▸ **Exercise details**: Exact copy, no pictures: return only the lines below from the line with "(235, 269) = (614, 287): purple tree -> none" up to and including the line with "(566, 125) = (450, 101): brown".
=-=-=-=-=
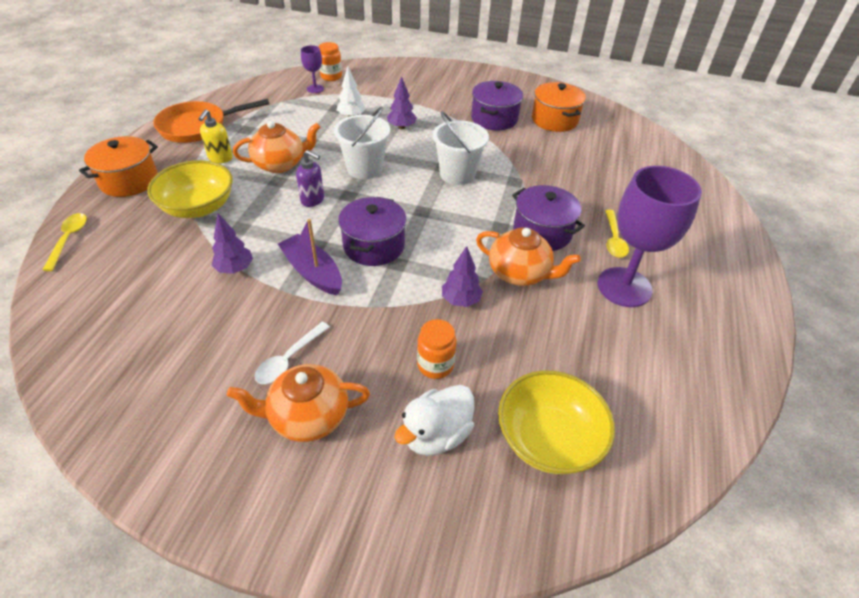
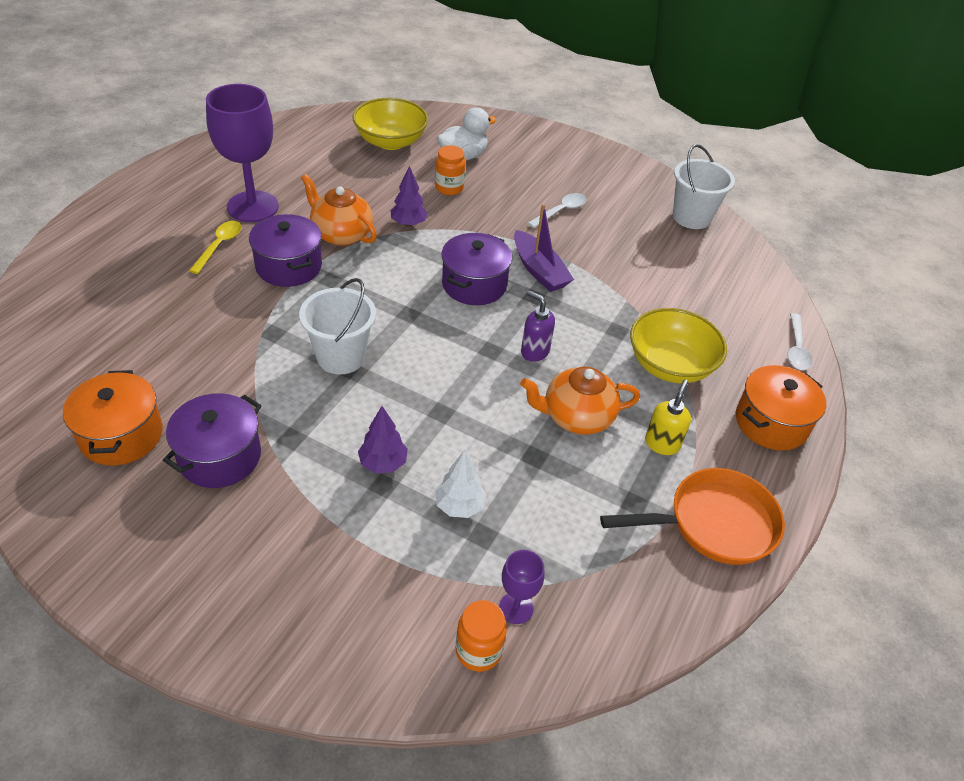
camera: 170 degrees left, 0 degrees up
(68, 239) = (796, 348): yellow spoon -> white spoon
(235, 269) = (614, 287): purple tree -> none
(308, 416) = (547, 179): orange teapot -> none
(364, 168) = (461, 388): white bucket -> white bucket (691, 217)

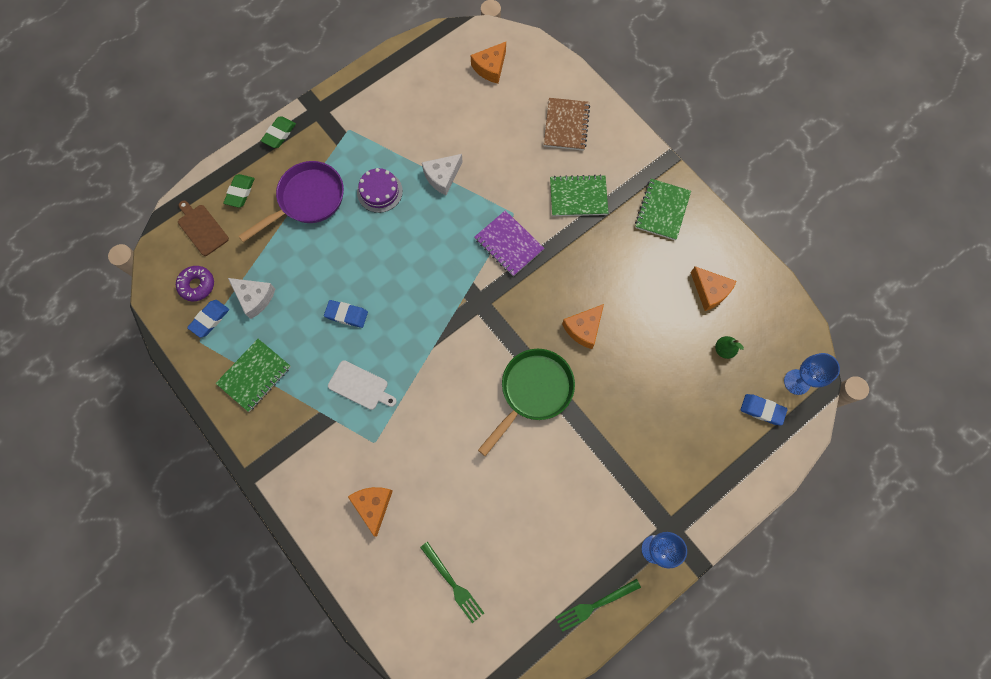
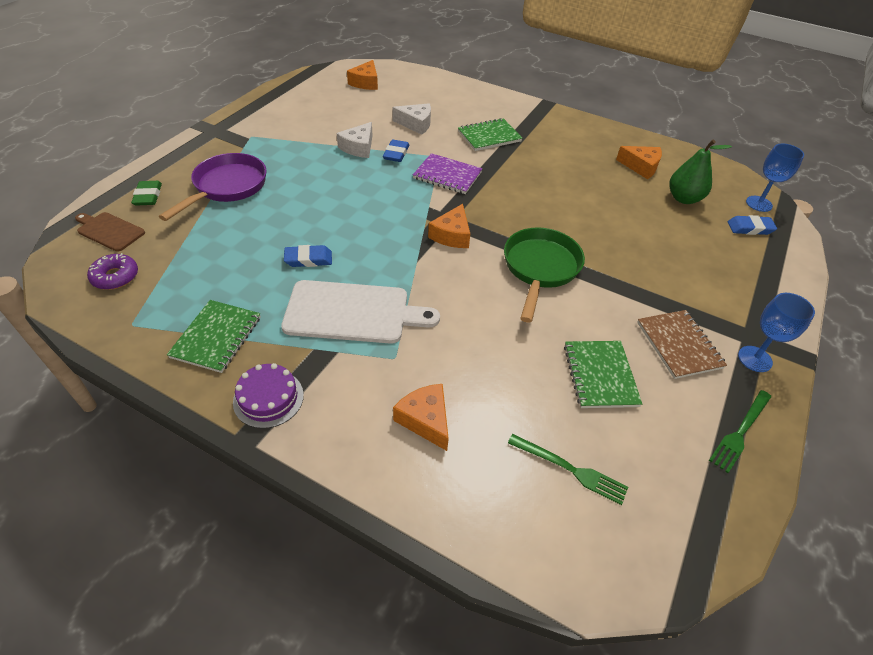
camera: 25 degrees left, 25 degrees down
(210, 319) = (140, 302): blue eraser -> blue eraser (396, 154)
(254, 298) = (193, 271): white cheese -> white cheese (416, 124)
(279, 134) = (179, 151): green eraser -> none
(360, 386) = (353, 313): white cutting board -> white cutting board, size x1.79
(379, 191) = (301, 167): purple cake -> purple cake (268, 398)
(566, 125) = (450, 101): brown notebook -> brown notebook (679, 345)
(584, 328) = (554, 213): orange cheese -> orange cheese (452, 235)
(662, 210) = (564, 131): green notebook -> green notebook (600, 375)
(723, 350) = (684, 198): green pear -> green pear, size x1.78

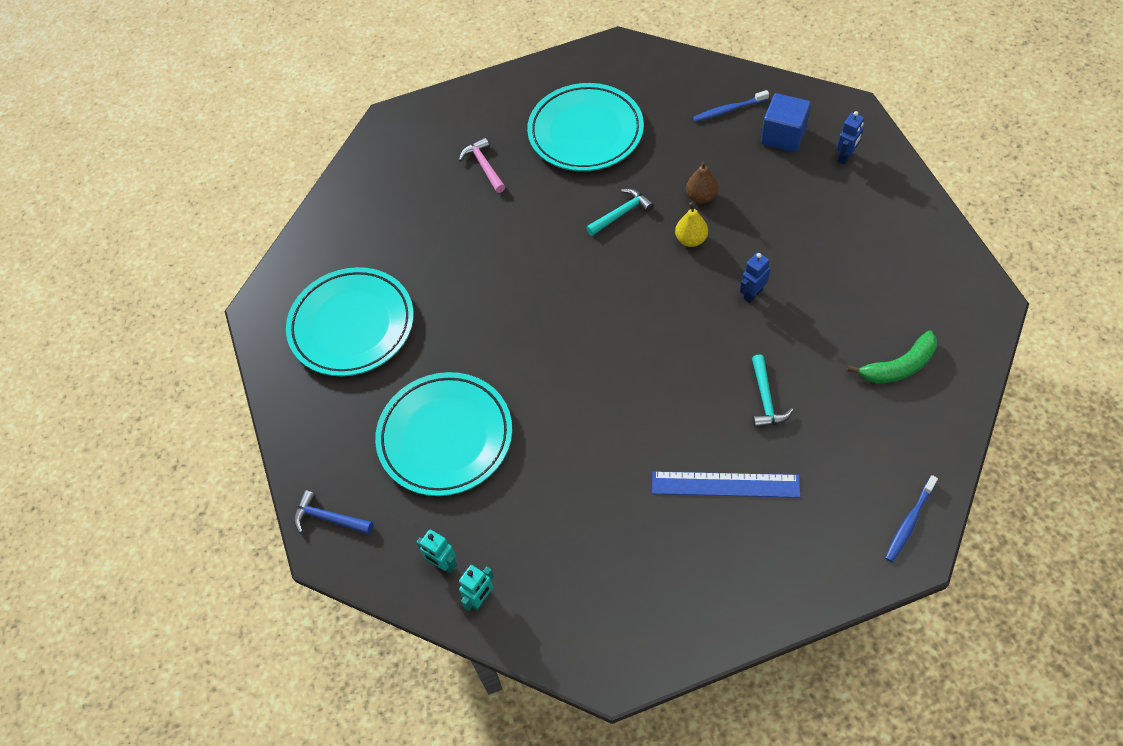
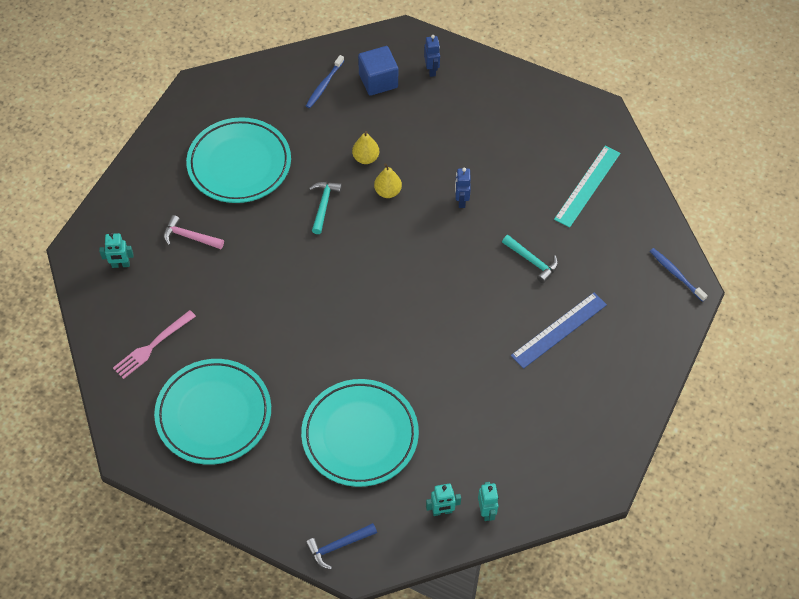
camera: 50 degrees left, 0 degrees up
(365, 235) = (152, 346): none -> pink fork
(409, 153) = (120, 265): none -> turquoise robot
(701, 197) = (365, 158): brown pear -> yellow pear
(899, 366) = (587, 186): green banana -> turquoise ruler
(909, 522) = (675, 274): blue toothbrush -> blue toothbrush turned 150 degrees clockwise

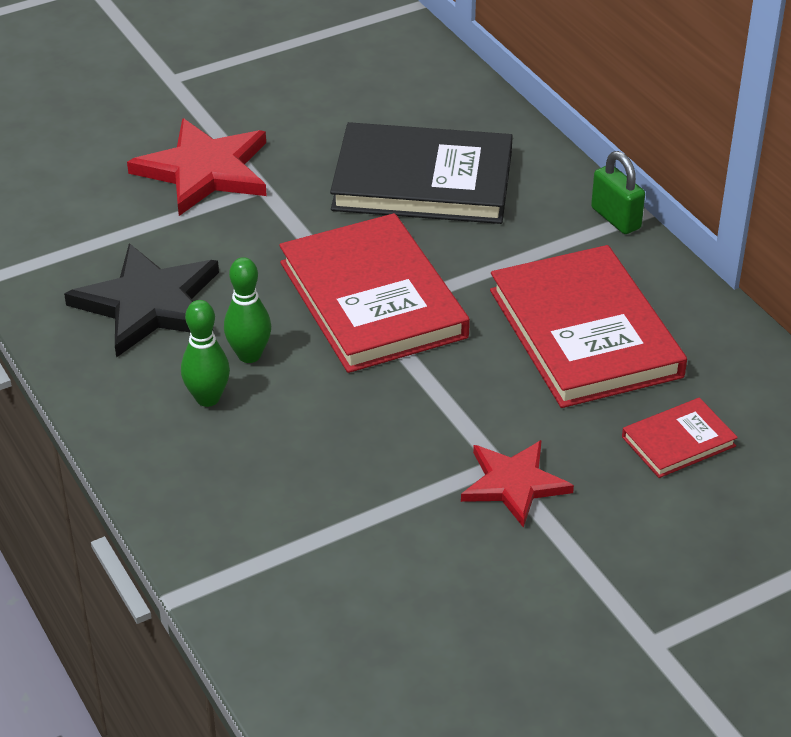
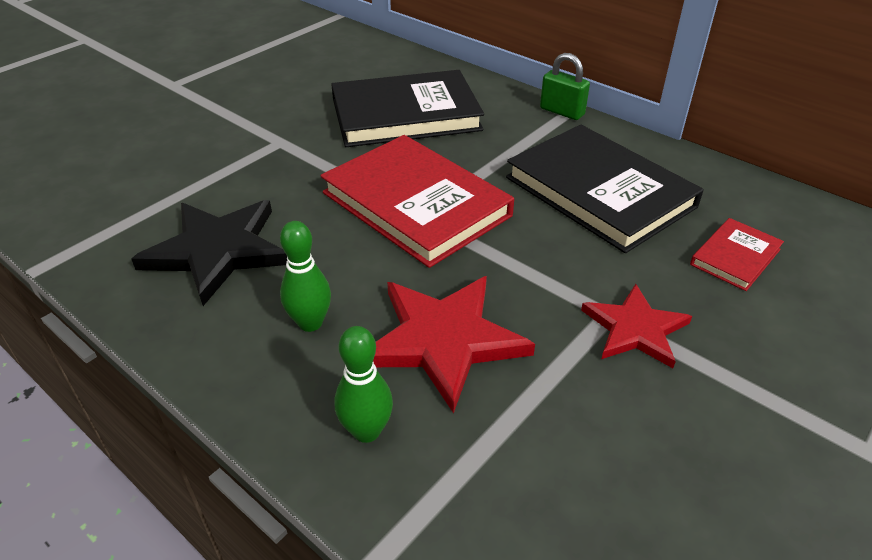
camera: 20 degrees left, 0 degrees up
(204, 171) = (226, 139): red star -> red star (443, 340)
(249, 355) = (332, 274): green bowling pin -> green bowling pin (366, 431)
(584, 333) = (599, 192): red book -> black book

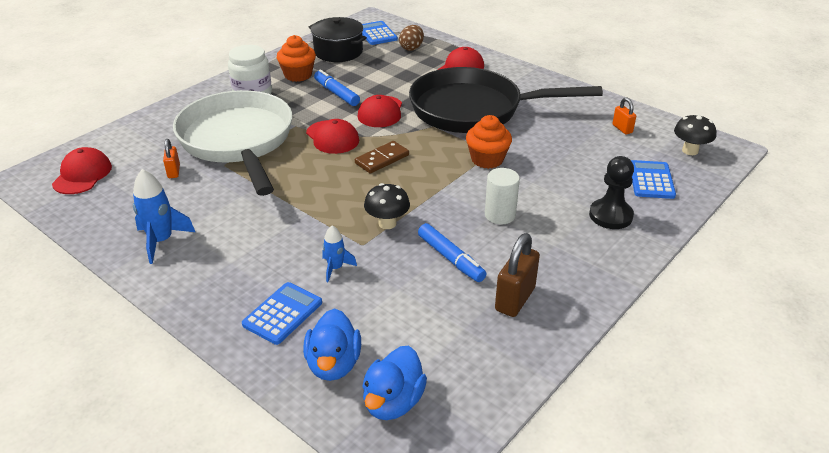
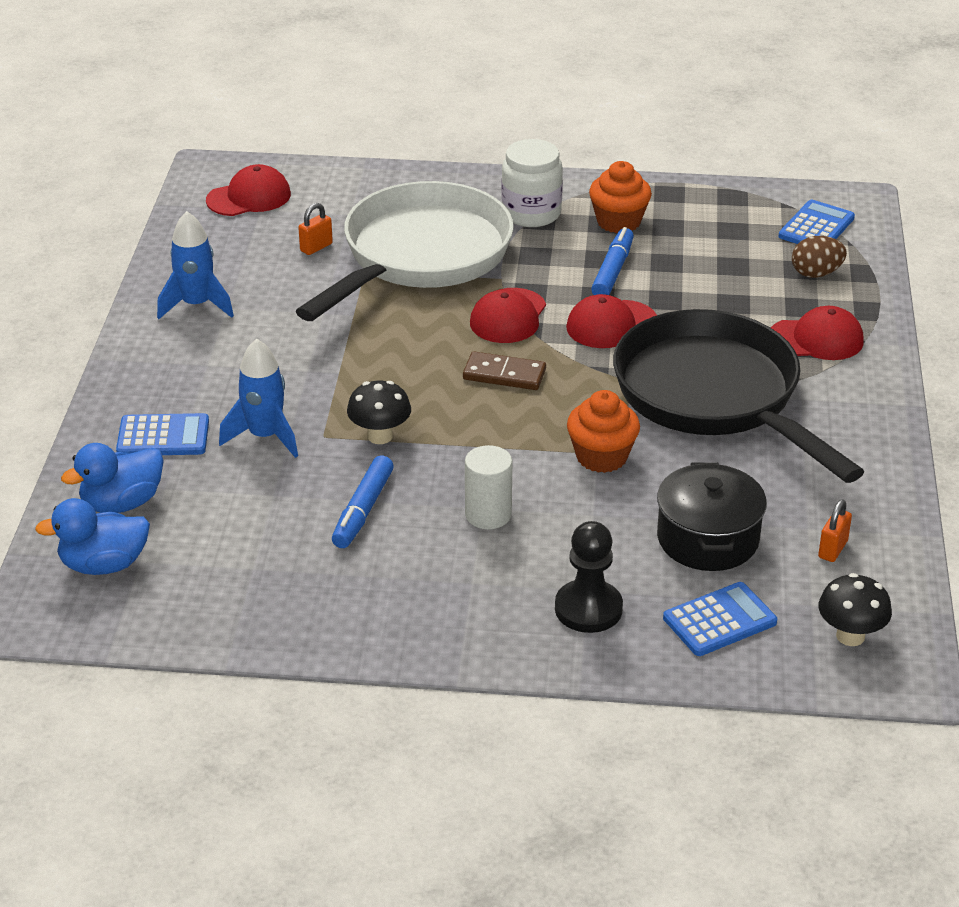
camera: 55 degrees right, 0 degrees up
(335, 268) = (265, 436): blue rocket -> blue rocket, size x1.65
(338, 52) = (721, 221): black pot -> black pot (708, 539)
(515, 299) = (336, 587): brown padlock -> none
=-=-=-=-=
▸ **Response**:
(235, 269) = (614, 287): purple tree -> none
(308, 416) = (547, 179): orange teapot -> none
(364, 168) = (461, 388): white bucket -> white bucket (691, 217)

camera: 25 degrees left, 25 degrees down
(210, 319) = (140, 302): blue eraser -> blue eraser (396, 154)
(254, 298) = (193, 271): white cheese -> white cheese (416, 124)
(279, 134) = (179, 151): green eraser -> none
(360, 386) = (353, 313): white cutting board -> white cutting board, size x1.79
(379, 191) = (301, 167): purple cake -> purple cake (268, 398)
(566, 125) = (450, 101): brown notebook -> brown notebook (679, 345)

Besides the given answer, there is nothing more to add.